### Goal of the exercise:
Take the data below and repeat it exactly.

[Records from a collection]
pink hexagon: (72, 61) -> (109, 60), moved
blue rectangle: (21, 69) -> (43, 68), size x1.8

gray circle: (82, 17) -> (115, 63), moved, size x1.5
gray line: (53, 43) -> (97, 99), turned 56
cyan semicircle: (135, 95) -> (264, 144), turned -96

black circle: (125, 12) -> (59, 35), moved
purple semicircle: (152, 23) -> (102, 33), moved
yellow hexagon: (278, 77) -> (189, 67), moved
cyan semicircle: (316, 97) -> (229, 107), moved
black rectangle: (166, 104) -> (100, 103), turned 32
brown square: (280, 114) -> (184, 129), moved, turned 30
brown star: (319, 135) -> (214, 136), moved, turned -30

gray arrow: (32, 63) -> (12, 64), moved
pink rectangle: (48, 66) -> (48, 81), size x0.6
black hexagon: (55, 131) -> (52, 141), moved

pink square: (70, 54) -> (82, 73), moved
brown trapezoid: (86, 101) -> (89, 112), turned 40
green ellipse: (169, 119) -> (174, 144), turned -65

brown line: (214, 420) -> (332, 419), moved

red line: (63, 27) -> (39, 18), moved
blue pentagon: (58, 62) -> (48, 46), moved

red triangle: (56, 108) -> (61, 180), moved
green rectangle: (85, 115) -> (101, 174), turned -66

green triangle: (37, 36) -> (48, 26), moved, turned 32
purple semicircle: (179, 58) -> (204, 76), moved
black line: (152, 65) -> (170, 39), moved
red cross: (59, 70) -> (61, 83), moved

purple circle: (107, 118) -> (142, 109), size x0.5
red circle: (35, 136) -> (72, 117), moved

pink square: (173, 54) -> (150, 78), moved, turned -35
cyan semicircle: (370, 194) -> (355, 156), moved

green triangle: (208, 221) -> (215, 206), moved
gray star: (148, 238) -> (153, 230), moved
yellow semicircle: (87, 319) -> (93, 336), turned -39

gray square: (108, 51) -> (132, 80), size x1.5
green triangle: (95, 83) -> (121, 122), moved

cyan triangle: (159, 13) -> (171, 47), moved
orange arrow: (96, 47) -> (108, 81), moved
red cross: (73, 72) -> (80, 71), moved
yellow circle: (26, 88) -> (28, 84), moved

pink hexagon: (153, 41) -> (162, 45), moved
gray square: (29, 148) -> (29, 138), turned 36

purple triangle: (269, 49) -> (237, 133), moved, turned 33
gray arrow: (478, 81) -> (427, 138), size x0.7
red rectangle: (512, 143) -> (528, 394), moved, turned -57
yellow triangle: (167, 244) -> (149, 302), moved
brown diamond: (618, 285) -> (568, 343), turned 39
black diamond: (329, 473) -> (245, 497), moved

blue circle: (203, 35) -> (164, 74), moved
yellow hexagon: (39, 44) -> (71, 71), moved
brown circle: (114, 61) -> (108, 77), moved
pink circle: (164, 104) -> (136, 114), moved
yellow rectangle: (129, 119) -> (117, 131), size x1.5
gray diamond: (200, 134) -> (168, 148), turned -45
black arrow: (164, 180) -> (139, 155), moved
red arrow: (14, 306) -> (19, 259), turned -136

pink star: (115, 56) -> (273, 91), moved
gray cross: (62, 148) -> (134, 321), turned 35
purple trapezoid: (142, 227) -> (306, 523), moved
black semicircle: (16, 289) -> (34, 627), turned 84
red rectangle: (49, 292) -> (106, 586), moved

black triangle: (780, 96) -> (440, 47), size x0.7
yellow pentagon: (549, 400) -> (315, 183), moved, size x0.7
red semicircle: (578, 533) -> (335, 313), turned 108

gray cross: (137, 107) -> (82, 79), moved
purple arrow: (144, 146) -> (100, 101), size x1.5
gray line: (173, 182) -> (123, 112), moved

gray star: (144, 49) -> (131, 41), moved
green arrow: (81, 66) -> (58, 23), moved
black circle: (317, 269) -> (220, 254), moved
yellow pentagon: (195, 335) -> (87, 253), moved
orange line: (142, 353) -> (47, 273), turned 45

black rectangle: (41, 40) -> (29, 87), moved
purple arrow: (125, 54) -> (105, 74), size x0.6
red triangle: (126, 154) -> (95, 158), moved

### Result:
pink hexagon: (72, 61) -> (109, 60), moved
blue rectangle: (21, 69) -> (43, 68), size x1.8

gray circle: (82, 17) -> (115, 63), moved, size x1.5
gray line: (53, 43) -> (97, 99), turned 56
cyan semicircle: (135, 95) -> (264, 144), turned -96

black circle: (125, 12) -> (59, 35), moved
purple semicircle: (152, 23) -> (102, 33), moved
yellow hexagon: (278, 77) -> (189, 67), moved
cyan semicircle: (316, 97) -> (229, 107), moved
black rectangle: (166, 104) -> (100, 103), turned 32
brown square: (280, 114) -> (184, 129), moved, turned 30
brown star: (319, 135) -> (214, 136), moved, turned -30

gray arrow: (32, 63) -> (12, 64), moved
pink rectangle: (48, 66) -> (48, 81), size x0.6
black hexagon: (55, 131) -> (52, 141), moved

pink square: (70, 54) -> (82, 73), moved
brown trapezoid: (86, 101) -> (89, 112), turned 40
green ellipse: (169, 119) -> (174, 144), turned -65

brown line: (214, 420) -> (332, 419), moved

red line: (63, 27) -> (39, 18), moved
blue pentagon: (58, 62) -> (48, 46), moved

red triangle: (56, 108) -> (61, 180), moved
green rectangle: (85, 115) -> (101, 174), turned -66

green triangle: (37, 36) -> (48, 26), moved, turned 32
purple semicircle: (179, 58) -> (204, 76), moved
black line: (152, 65) -> (170, 39), moved
red cross: (59, 70) -> (61, 83), moved

purple circle: (107, 118) -> (142, 109), size x0.5
red circle: (35, 136) -> (72, 117), moved

pink square: (173, 54) -> (150, 78), moved, turned -35
cyan semicircle: (370, 194) -> (355, 156), moved

green triangle: (208, 221) -> (215, 206), moved
gray star: (148, 238) -> (153, 230), moved
yellow semicircle: (87, 319) -> (93, 336), turned -39

gray square: (108, 51) -> (132, 80), size x1.5
green triangle: (95, 83) -> (121, 122), moved

cyan triangle: (159, 13) -> (171, 47), moved
orange arrow: (96, 47) -> (108, 81), moved
red cross: (73, 72) -> (80, 71), moved
yellow circle: (26, 88) -> (28, 84), moved

pink hexagon: (153, 41) -> (162, 45), moved
gray square: (29, 148) -> (29, 138), turned 36

purple triangle: (269, 49) -> (237, 133), moved, turned 33
gray arrow: (478, 81) -> (427, 138), size x0.7
red rectangle: (512, 143) -> (528, 394), moved, turned -57
yellow triangle: (167, 244) -> (149, 302), moved
brown diamond: (618, 285) -> (568, 343), turned 39
black diamond: (329, 473) -> (245, 497), moved

blue circle: (203, 35) -> (164, 74), moved
yellow hexagon: (39, 44) -> (71, 71), moved
brown circle: (114, 61) -> (108, 77), moved
pink circle: (164, 104) -> (136, 114), moved
yellow rectangle: (129, 119) -> (117, 131), size x1.5
gray diamond: (200, 134) -> (168, 148), turned -45
black arrow: (164, 180) -> (139, 155), moved
red arrow: (14, 306) -> (19, 259), turned -136

pink star: (115, 56) -> (273, 91), moved
gray cross: (62, 148) -> (134, 321), turned 35
purple trapezoid: (142, 227) -> (306, 523), moved
black semicircle: (16, 289) -> (34, 627), turned 84
red rectangle: (49, 292) -> (106, 586), moved

black triangle: (780, 96) -> (440, 47), size x0.7
yellow pentagon: (549, 400) -> (315, 183), moved, size x0.7
red semicircle: (578, 533) -> (335, 313), turned 108

gray cross: (137, 107) -> (82, 79), moved
purple arrow: (144, 146) -> (100, 101), size x1.5
gray line: (173, 182) -> (123, 112), moved

gray star: (144, 49) -> (131, 41), moved
green arrow: (81, 66) -> (58, 23), moved
black circle: (317, 269) -> (220, 254), moved
yellow pentagon: (195, 335) -> (87, 253), moved
orange line: (142, 353) -> (47, 273), turned 45

black rectangle: (41, 40) -> (29, 87), moved
purple arrow: (125, 54) -> (105, 74), size x0.6
red triangle: (126, 154) -> (95, 158), moved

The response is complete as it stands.